• **연습 자료**:
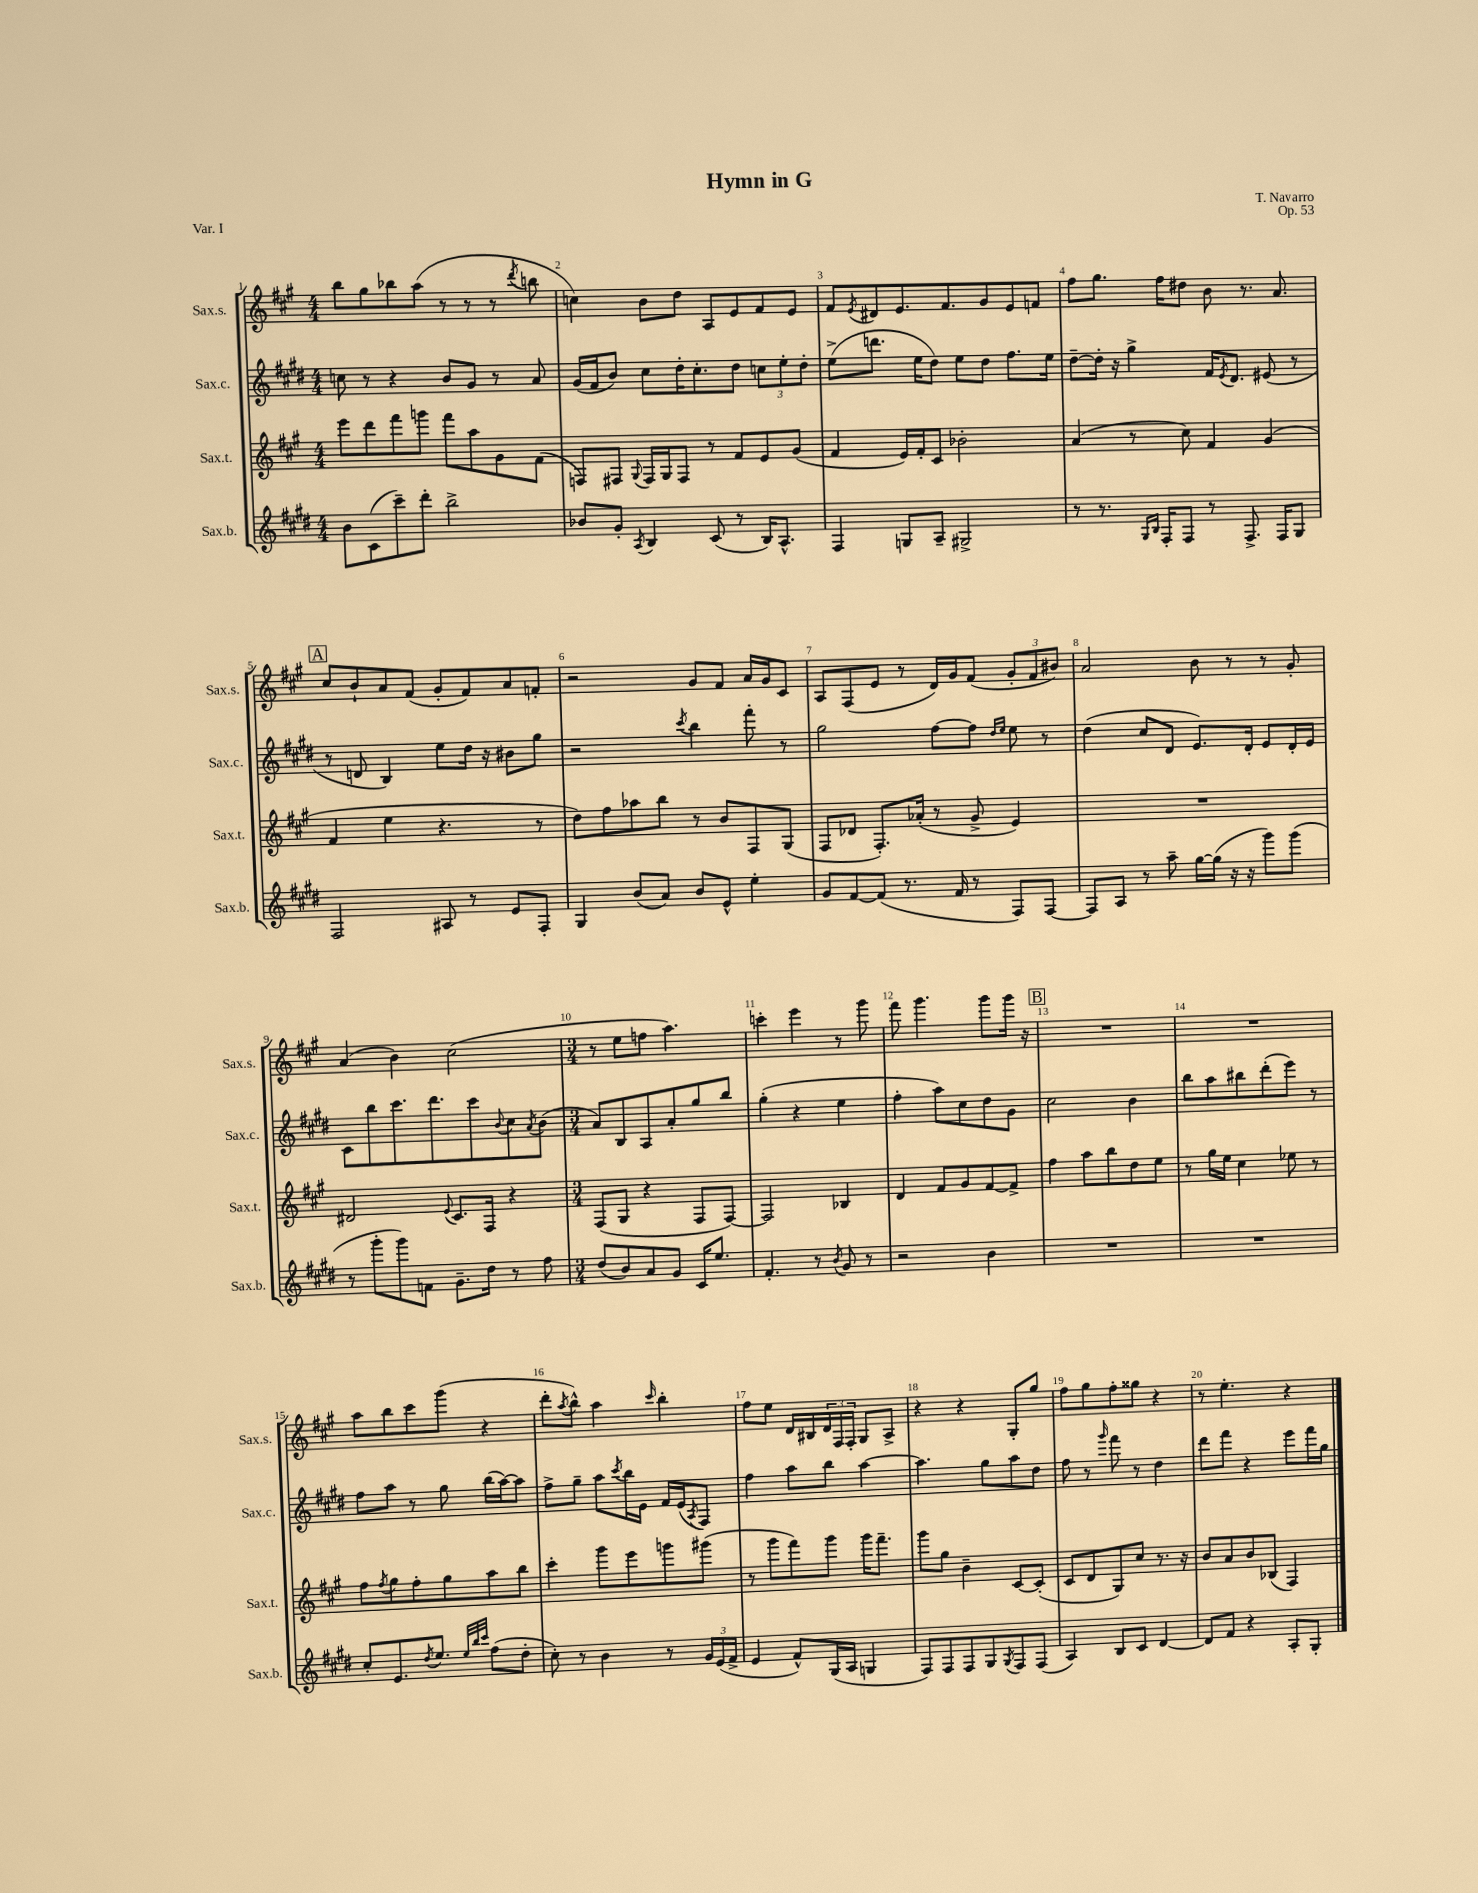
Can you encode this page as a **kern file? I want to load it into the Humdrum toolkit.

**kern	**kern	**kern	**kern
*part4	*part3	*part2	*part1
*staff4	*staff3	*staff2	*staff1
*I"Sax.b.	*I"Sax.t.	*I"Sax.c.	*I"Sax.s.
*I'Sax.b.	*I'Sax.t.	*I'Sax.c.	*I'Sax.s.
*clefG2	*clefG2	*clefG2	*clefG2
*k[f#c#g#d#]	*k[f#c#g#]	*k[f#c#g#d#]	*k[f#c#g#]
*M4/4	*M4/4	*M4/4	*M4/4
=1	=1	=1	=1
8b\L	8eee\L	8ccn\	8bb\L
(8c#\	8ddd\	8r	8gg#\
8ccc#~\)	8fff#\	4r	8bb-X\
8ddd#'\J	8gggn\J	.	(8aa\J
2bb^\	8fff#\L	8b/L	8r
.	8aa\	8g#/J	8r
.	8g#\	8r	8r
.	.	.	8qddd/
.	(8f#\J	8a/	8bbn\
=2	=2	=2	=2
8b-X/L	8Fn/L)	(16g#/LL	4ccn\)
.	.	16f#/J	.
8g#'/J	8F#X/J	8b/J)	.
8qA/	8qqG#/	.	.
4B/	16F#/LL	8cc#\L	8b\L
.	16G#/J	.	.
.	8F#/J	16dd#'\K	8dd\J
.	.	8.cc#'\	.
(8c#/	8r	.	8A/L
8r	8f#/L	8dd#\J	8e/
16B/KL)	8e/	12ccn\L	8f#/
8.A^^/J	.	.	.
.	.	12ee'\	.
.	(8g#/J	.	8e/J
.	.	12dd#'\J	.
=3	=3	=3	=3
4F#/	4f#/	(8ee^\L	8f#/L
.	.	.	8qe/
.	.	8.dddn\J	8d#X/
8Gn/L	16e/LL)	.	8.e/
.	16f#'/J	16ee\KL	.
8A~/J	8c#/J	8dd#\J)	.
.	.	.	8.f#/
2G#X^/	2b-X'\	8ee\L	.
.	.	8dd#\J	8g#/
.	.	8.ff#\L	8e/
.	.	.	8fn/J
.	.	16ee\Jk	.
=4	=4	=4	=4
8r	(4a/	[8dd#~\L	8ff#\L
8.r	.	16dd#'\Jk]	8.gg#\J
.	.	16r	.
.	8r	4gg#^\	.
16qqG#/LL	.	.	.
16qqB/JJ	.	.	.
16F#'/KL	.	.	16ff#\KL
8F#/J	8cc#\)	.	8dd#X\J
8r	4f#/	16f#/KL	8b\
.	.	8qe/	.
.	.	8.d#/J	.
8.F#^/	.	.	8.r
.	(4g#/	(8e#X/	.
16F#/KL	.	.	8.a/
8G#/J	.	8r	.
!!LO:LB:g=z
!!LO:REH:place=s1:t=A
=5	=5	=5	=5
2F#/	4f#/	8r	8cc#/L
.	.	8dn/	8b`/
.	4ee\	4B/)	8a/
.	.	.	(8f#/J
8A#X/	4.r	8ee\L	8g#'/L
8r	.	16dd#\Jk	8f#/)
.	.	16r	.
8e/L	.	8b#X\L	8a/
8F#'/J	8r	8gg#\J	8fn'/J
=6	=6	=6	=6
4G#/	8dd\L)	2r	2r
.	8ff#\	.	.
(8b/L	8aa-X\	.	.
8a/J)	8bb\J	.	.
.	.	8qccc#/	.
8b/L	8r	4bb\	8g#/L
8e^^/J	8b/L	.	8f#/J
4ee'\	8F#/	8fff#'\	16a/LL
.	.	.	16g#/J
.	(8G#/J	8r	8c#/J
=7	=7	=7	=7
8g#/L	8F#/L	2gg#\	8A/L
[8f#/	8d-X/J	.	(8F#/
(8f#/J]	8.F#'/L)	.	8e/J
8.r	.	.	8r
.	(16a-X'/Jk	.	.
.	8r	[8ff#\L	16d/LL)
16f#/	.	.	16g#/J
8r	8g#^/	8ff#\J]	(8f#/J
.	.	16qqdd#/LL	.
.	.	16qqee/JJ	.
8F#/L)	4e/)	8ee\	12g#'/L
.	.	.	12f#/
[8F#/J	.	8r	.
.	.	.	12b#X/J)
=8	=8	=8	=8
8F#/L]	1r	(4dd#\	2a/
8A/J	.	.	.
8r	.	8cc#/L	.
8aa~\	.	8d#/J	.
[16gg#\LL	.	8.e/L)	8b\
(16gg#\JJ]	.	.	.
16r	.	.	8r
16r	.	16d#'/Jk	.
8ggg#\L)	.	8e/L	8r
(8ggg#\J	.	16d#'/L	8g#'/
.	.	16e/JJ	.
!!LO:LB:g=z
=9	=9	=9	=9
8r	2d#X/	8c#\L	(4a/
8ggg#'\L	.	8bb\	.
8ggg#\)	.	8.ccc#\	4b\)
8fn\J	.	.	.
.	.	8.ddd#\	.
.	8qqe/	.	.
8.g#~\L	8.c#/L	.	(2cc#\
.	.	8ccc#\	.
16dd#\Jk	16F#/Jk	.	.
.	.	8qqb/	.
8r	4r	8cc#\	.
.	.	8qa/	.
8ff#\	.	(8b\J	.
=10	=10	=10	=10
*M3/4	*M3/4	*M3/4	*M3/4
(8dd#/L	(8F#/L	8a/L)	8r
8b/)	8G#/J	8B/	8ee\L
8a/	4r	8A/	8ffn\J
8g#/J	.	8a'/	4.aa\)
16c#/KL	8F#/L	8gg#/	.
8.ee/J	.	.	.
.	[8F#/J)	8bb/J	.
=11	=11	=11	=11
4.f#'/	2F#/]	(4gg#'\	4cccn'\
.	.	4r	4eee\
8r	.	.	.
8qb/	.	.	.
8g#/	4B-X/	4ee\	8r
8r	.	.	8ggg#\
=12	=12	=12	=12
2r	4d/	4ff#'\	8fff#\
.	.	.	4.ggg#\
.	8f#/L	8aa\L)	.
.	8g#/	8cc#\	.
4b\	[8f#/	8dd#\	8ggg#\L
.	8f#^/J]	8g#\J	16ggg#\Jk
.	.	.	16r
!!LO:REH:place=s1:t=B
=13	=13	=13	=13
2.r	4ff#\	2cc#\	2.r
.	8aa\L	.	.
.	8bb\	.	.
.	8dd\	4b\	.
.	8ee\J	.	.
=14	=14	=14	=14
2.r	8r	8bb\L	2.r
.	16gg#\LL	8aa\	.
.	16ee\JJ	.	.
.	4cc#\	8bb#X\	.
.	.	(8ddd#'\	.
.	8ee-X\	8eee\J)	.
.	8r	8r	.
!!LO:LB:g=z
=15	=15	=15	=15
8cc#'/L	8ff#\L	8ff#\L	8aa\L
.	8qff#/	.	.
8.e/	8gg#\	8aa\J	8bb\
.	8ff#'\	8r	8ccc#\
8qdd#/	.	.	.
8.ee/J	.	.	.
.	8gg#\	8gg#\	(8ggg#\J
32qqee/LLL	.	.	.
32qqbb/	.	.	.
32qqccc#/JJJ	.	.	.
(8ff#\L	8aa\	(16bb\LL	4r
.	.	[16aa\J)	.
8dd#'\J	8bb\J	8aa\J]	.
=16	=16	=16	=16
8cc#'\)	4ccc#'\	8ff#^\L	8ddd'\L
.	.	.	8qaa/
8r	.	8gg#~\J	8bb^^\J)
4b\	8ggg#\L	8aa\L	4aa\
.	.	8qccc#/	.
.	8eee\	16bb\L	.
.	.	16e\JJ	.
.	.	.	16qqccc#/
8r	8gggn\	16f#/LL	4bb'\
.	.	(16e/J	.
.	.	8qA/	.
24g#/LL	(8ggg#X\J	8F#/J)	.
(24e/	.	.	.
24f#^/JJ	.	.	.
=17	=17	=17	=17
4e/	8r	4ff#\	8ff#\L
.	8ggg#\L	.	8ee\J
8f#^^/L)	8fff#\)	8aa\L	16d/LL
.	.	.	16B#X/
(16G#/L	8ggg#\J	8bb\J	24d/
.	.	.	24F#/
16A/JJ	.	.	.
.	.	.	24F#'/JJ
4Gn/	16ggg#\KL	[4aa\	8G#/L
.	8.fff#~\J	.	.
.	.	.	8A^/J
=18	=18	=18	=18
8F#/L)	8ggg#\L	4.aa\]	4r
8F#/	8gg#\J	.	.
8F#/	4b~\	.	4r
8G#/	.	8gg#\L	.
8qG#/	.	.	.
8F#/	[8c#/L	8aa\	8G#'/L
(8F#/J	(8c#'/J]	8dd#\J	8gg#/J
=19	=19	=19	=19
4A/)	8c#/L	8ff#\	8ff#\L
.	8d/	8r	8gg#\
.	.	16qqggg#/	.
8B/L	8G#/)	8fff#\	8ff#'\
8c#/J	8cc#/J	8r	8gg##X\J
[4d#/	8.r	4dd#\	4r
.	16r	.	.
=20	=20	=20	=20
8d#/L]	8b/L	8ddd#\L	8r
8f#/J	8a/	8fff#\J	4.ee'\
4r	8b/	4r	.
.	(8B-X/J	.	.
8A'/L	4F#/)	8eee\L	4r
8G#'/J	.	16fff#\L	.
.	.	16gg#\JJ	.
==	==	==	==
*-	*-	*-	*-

--

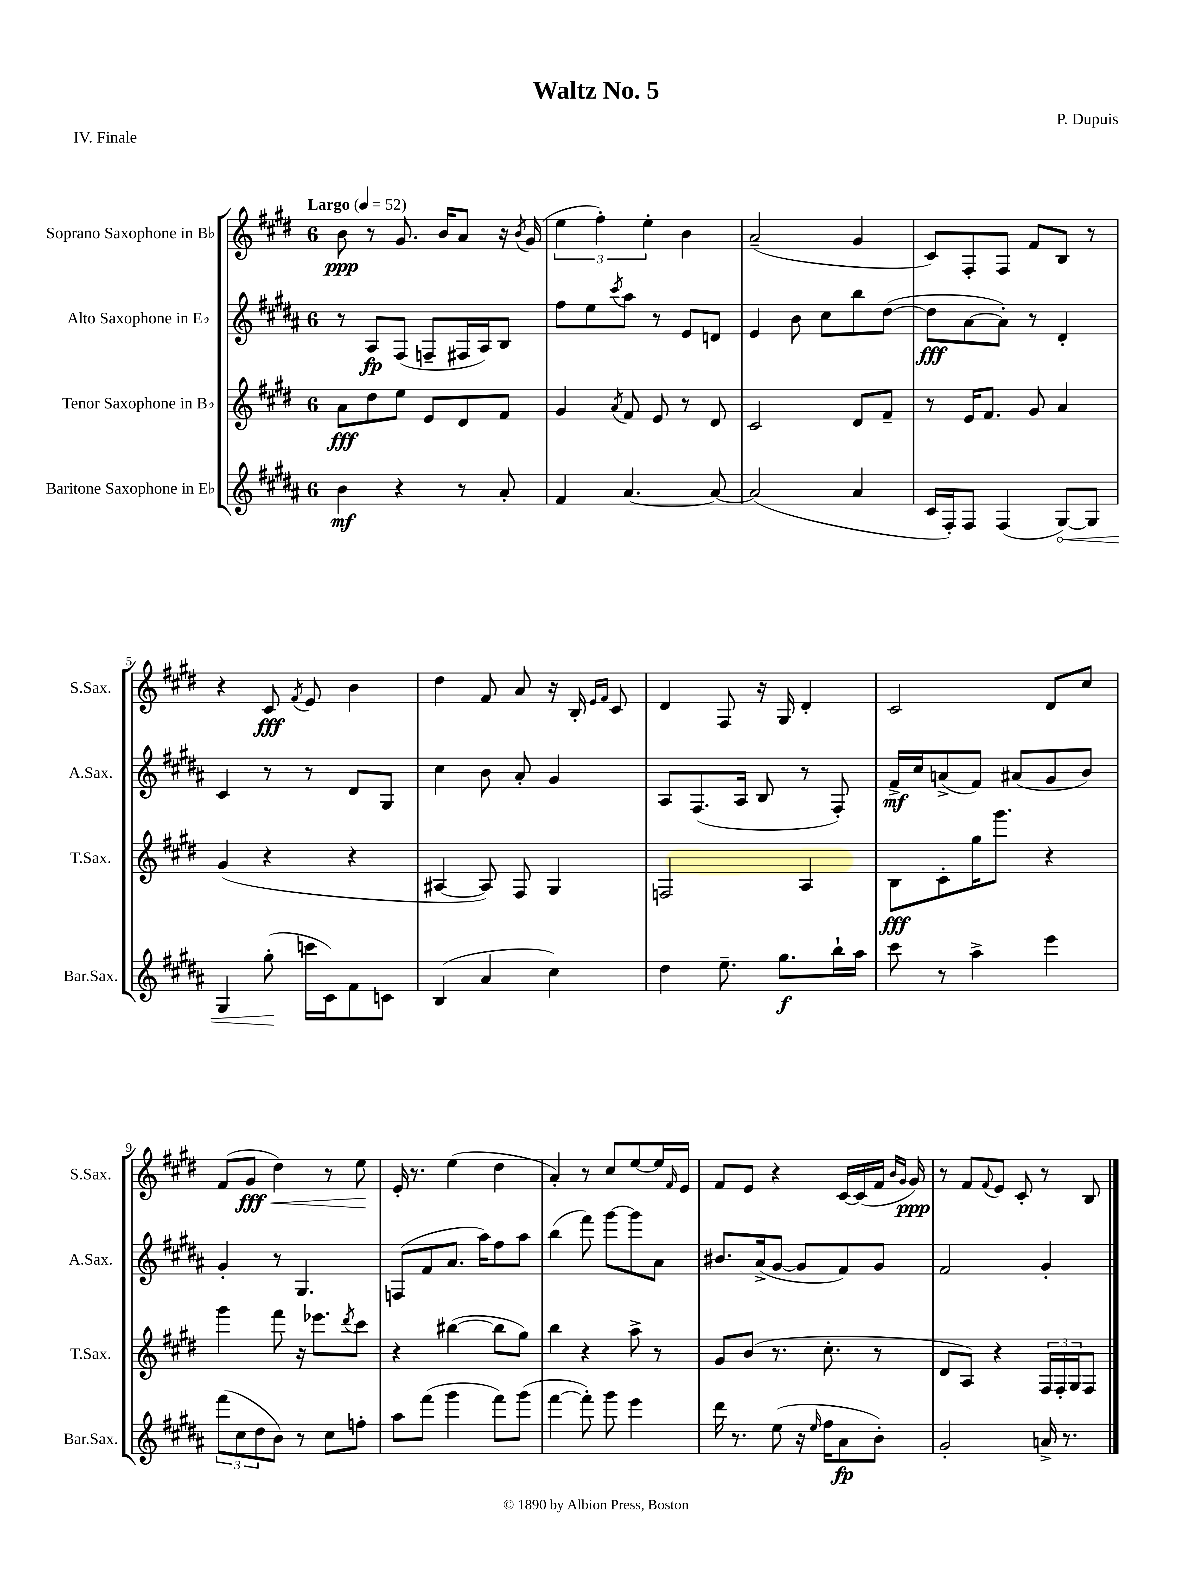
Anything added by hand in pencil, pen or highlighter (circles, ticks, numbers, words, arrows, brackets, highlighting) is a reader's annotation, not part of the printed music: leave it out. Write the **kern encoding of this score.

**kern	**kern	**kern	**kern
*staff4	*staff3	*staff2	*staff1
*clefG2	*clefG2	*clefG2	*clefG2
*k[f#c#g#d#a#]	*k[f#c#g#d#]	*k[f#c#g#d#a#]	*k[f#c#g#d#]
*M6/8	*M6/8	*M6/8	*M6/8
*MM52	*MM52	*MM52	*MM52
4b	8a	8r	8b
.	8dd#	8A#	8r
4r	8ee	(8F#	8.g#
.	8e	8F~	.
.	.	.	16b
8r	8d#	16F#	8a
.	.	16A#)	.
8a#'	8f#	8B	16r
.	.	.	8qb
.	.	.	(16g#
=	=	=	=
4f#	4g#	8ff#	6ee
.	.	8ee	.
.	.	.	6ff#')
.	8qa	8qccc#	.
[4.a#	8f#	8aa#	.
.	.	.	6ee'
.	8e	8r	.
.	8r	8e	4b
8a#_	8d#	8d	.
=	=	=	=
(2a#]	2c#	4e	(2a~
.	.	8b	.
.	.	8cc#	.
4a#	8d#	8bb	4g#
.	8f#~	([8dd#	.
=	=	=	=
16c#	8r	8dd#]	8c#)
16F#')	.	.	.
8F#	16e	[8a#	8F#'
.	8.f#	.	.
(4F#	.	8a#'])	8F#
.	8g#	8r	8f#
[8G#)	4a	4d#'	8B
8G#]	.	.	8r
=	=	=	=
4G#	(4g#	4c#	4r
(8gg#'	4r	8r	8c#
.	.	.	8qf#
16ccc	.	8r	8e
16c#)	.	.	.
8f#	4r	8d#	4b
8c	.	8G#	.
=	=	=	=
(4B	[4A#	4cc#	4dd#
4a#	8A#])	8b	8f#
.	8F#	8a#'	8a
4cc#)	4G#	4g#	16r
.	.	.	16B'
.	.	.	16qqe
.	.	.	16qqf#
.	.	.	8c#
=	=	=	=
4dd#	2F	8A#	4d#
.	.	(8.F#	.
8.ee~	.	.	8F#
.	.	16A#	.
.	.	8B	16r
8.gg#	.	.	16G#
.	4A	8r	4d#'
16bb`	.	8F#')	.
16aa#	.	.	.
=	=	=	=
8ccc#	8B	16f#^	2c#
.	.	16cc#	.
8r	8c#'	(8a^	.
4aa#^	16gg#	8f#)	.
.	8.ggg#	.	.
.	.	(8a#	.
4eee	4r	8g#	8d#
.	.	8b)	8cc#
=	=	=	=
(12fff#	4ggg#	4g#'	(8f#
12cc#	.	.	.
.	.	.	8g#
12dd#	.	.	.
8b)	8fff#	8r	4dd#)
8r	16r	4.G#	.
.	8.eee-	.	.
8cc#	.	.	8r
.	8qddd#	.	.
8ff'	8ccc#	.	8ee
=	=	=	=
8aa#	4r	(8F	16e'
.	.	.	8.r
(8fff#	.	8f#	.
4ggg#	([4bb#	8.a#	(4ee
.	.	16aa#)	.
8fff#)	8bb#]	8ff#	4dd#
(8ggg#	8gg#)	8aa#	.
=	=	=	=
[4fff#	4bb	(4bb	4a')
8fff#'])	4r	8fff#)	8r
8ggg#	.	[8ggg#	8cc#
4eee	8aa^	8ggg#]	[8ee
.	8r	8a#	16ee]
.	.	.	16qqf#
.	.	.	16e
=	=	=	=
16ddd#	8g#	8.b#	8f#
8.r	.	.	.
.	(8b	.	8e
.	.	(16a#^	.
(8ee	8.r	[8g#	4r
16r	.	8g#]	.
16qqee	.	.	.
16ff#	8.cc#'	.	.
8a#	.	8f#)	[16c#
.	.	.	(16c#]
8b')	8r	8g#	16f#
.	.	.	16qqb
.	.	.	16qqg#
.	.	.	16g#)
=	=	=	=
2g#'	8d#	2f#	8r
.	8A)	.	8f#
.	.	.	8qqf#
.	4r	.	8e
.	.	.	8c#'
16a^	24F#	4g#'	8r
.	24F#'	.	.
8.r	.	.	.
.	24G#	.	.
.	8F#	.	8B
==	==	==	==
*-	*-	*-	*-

• **과제**: 위 자료에서 문자열 "this"가 들어 있는 줄을 빠짐없이 찾아 한데 모으세요. 대문자와 소문자는 서로 다른 것으로 봅니다.

• **풀이**:
Can you encode this page as a **kern file? I want to load it into the Humdrum toolkit.
Anything added by hand in pencil, pen or highlighter (circles, ticks, numbers, words, arrows, brackets, highlighting) is a reader's annotation, not part of the printed music: leave it out. Write the **kern encoding of this score.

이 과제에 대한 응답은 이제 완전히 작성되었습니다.